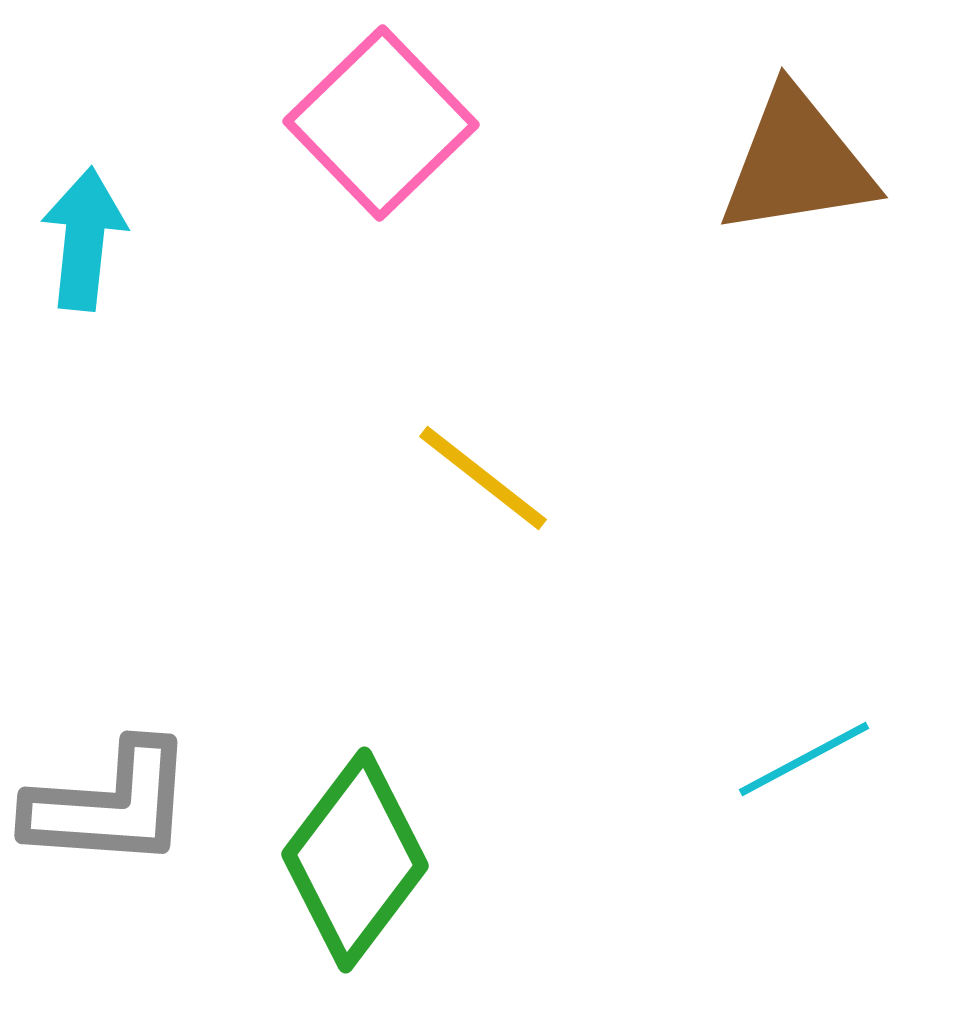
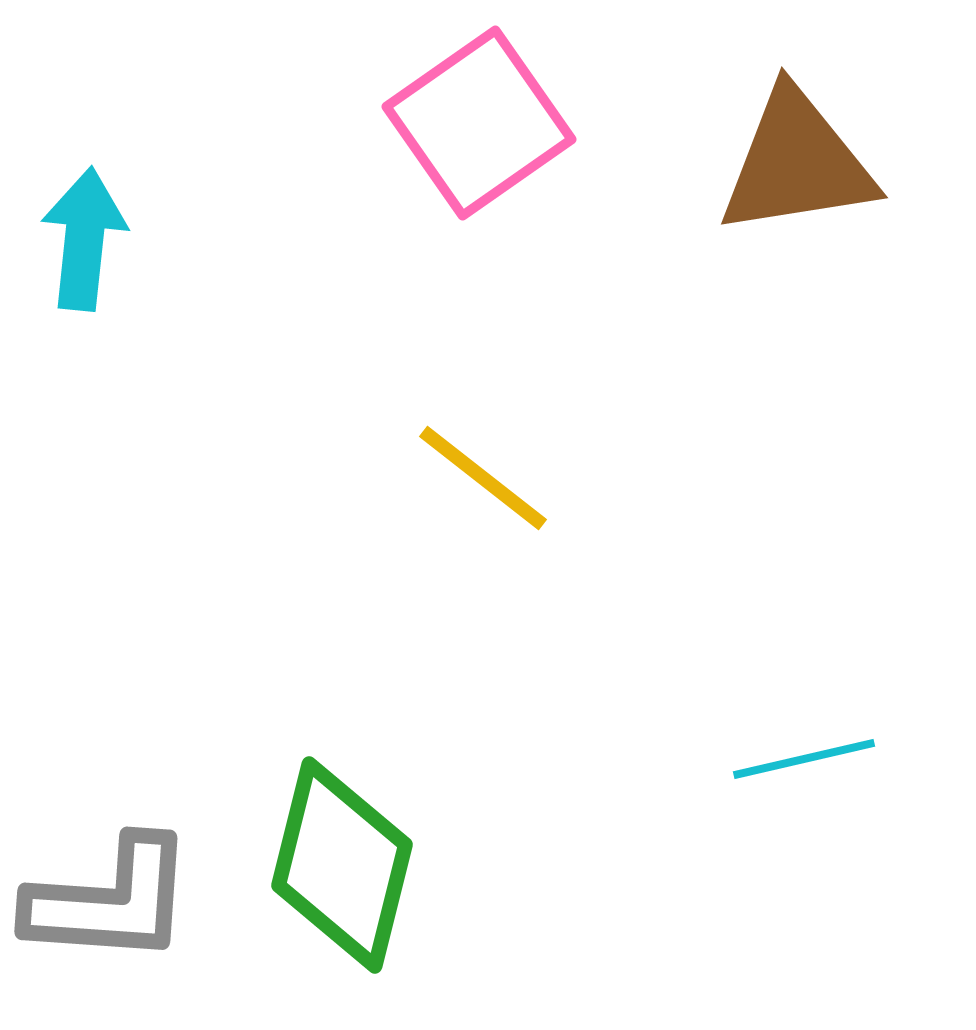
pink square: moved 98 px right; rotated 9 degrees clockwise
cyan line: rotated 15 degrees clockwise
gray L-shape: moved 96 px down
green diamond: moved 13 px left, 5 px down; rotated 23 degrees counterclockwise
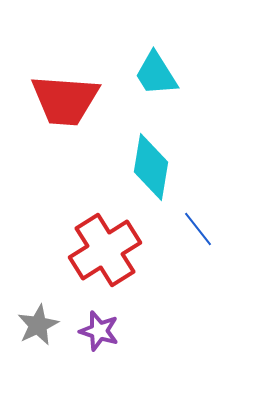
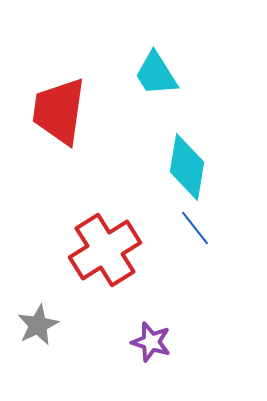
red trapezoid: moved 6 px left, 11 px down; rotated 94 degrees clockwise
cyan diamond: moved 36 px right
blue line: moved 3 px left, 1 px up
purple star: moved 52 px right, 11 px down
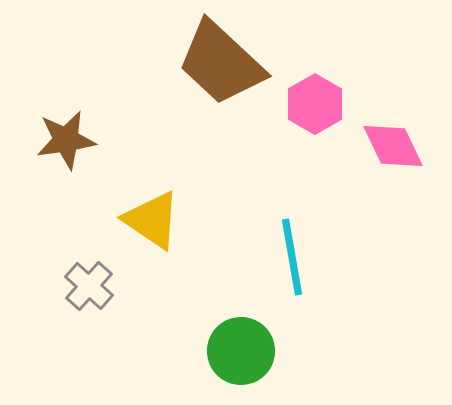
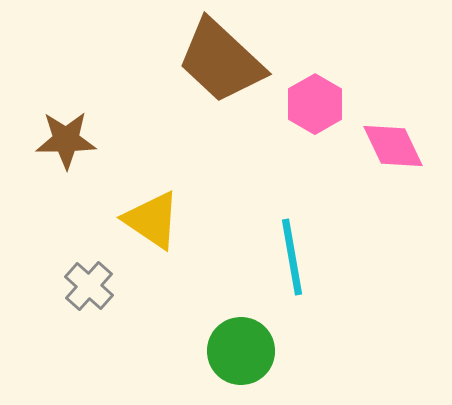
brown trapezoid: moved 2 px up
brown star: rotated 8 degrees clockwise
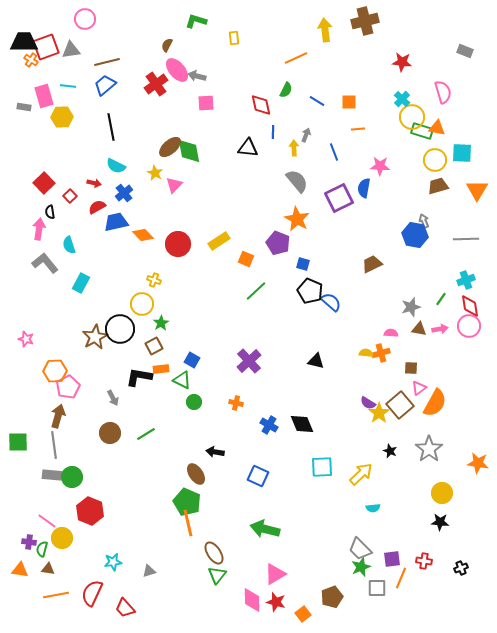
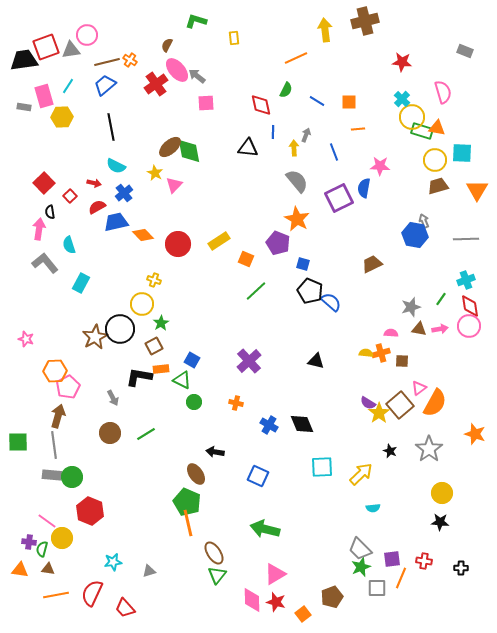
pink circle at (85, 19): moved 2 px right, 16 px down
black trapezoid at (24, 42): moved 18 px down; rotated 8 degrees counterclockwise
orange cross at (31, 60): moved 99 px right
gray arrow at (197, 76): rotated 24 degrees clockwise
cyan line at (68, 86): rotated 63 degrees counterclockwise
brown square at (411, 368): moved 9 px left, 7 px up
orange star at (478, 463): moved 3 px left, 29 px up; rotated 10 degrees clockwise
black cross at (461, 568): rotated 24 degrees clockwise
________________________________________
#### WHAT THIS TASK INVOLVES:
Using the records above, list each line that includes "gray".

#### RESULT OF THIS TASK:
gray L-shape: moved 96 px down
gray arrow at (197, 76): rotated 24 degrees clockwise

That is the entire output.